Task statement:
Would you reproduce exactly the lines below from the one holding "BT pin TXD: RX -> D0" through the one holding "ENC2 pin CLK: A1 -> D6", inclusive, and no others?

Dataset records
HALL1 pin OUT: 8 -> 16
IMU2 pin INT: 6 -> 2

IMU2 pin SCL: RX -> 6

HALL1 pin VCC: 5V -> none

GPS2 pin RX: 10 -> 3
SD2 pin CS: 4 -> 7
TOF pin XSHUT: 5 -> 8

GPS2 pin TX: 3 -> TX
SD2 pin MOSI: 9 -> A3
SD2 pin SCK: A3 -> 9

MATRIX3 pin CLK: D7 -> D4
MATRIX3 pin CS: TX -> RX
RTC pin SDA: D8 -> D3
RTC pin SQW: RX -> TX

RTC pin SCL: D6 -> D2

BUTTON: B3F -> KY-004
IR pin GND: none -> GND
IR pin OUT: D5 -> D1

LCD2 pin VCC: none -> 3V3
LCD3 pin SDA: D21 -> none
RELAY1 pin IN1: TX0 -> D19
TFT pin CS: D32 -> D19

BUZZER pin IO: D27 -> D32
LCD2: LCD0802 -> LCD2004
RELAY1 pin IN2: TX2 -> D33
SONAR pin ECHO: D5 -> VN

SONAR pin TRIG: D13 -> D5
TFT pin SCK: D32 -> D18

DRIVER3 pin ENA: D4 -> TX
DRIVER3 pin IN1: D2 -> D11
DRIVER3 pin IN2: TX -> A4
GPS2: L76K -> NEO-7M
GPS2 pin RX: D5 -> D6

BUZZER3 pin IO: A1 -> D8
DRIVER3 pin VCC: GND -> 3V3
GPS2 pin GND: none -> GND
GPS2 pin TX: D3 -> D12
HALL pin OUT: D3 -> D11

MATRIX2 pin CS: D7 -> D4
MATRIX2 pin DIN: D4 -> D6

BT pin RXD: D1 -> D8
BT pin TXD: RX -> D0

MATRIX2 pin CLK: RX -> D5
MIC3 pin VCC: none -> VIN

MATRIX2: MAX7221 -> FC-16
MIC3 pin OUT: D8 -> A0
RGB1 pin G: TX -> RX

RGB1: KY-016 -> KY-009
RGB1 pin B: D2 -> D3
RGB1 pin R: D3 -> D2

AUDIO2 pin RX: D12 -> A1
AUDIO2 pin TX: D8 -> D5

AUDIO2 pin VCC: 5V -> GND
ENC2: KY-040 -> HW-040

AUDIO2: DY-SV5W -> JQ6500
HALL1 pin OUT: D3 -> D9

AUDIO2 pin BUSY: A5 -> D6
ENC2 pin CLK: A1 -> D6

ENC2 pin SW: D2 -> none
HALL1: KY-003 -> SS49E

Response area:
BT pin TXD: RX -> D0

MATRIX2 pin CLK: RX -> D5
MIC3 pin VCC: none -> VIN

MATRIX2: MAX7221 -> FC-16
MIC3 pin OUT: D8 -> A0
RGB1 pin G: TX -> RX

RGB1: KY-016 -> KY-009
RGB1 pin B: D2 -> D3
RGB1 pin R: D3 -> D2

AUDIO2 pin RX: D12 -> A1
AUDIO2 pin TX: D8 -> D5

AUDIO2 pin VCC: 5V -> GND
ENC2: KY-040 -> HW-040

AUDIO2: DY-SV5W -> JQ6500
HALL1 pin OUT: D3 -> D9

AUDIO2 pin BUSY: A5 -> D6
ENC2 pin CLK: A1 -> D6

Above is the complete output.